▶ [DATASET SECTION]:
--

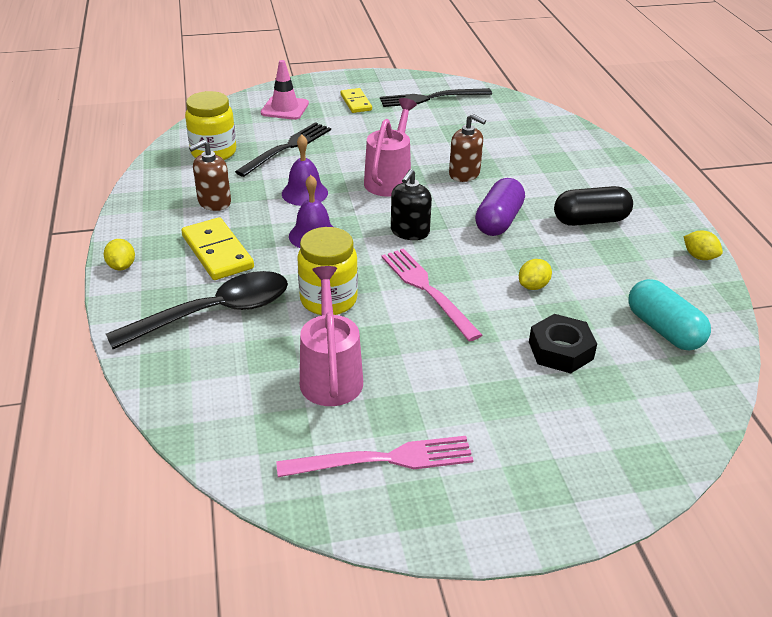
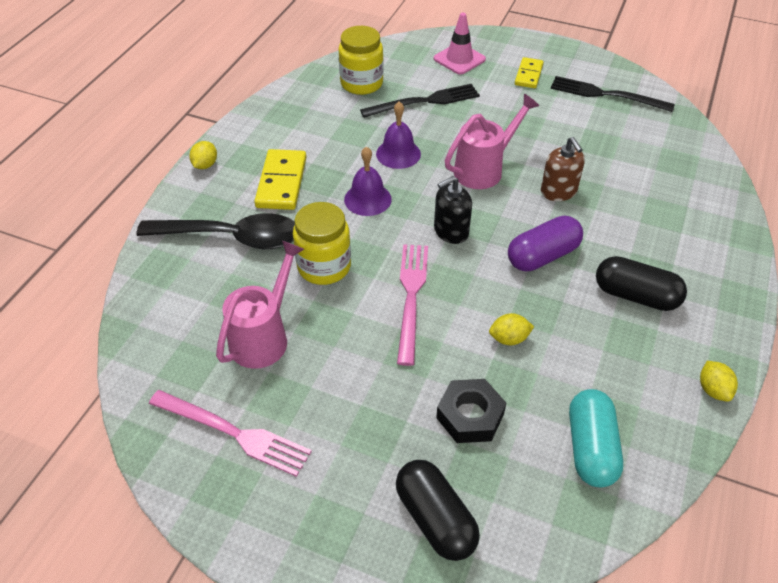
camera: 35 degrees right, 10 degrees up
(214, 202) = (320, 133): brown soap dispenser -> none
(610, 432) = (435, 519): none -> black capsule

--

▶ [WHAT THE TASK ASKS]: Where the data contains an image, skip the image and copy everything else exactly as it appears.

▶ [RESPONSE AREA]:
camera: 35 degrees right, 10 degrees up
(214, 202) = (320, 133): brown soap dispenser -> none
(610, 432) = (435, 519): none -> black capsule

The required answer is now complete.